▸ **What the task asks**
For each line below that includes the string "turquoise", show the whole line.

▸ **Data listing**
*** Block opens ***

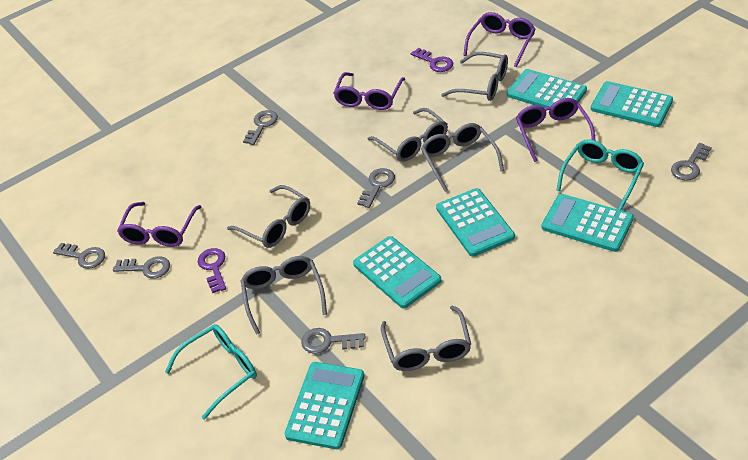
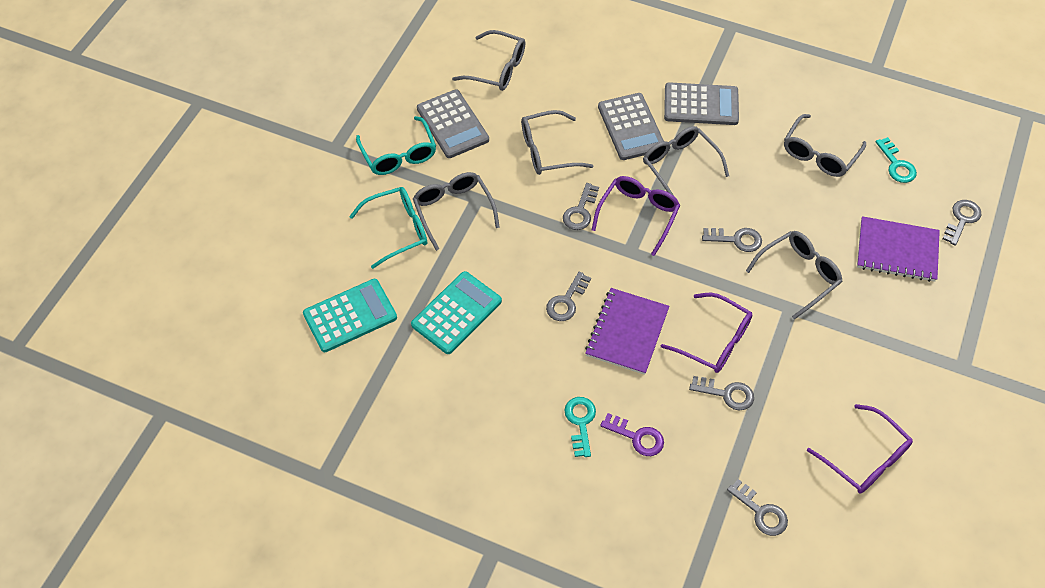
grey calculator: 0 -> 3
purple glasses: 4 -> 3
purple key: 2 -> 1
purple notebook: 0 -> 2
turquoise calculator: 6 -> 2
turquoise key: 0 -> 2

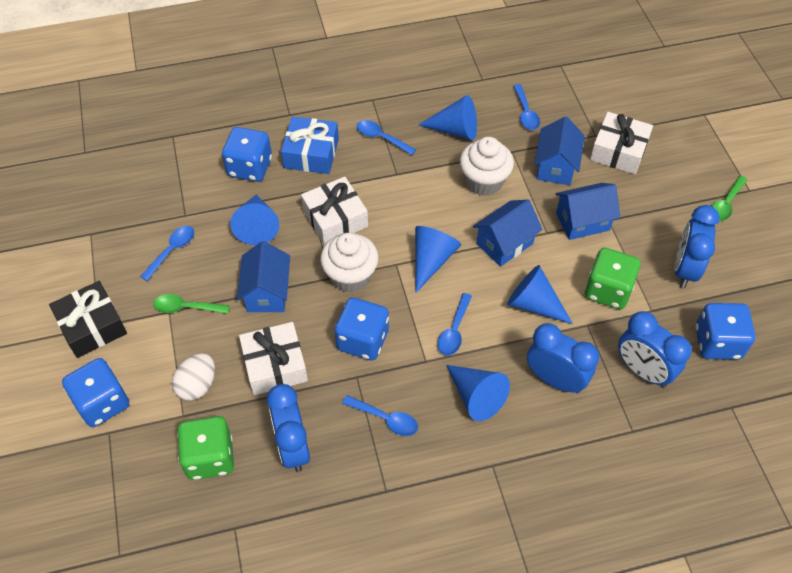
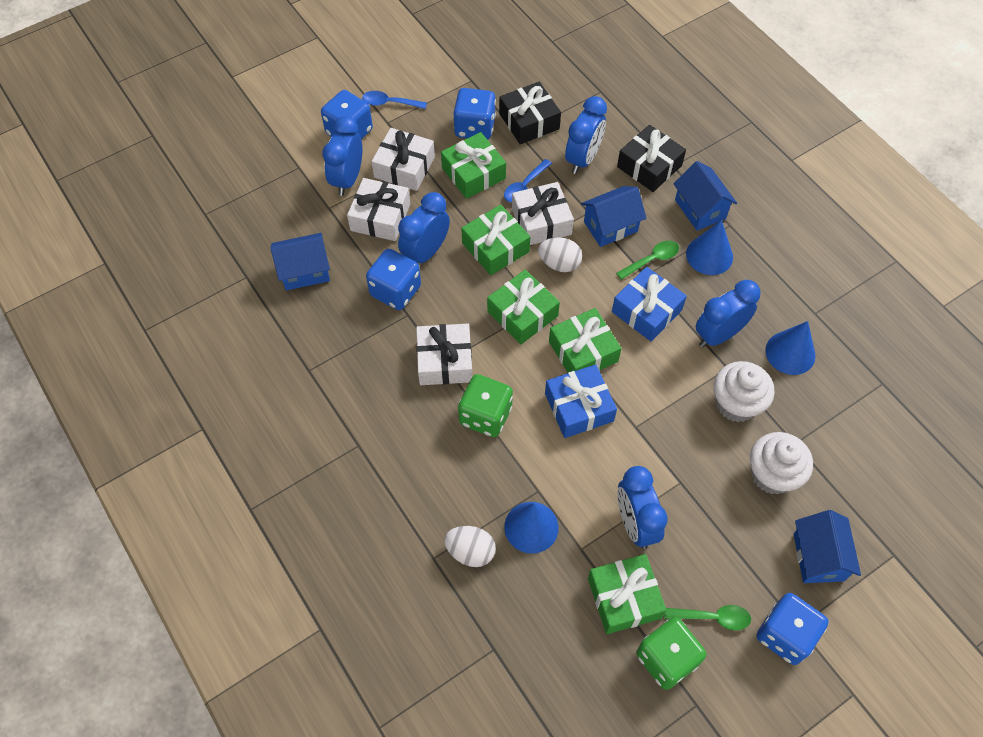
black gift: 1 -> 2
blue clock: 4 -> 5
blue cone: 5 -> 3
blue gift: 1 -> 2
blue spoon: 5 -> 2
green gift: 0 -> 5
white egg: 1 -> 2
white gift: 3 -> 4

*** Block closes ***
*** Block opens ***

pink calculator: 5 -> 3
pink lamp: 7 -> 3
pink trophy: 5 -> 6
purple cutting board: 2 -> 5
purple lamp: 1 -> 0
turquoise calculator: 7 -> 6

*** Block closes ***
*** Block opens ***

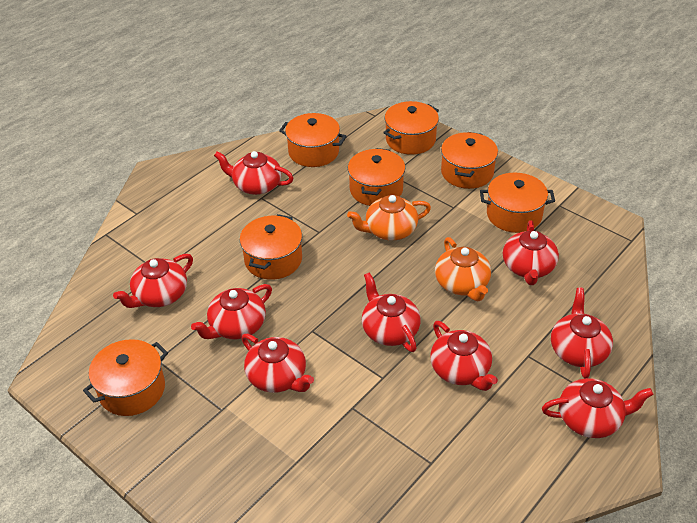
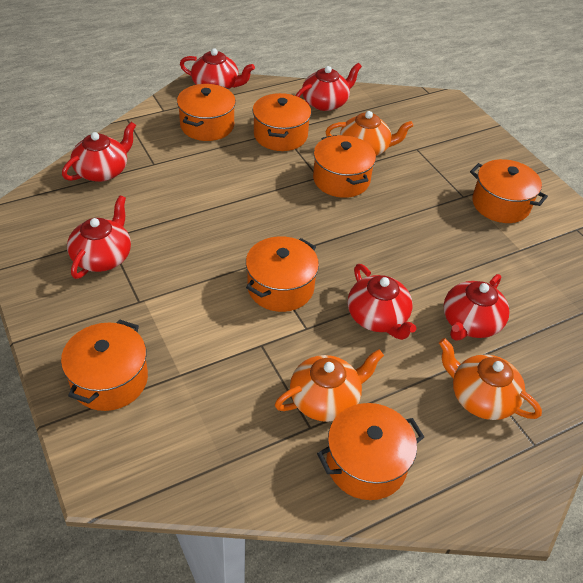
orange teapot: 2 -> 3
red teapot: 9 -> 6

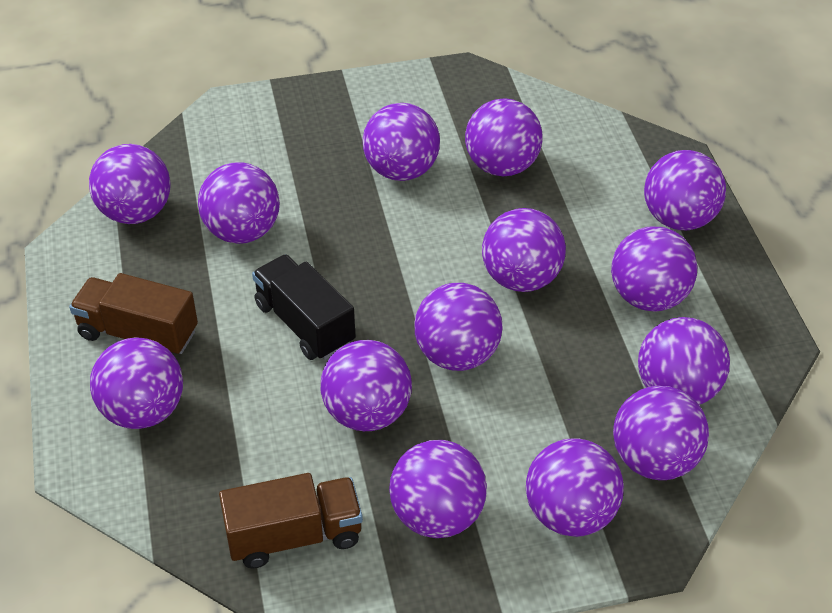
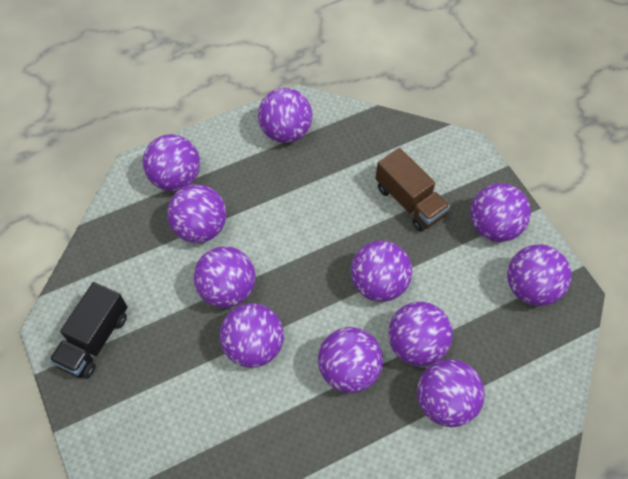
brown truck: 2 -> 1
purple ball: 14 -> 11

*** Block closes ***

▸ **Solution to this exercise**
turquoise calculator: 6 -> 2
turquoise key: 0 -> 2
turquoise calculator: 7 -> 6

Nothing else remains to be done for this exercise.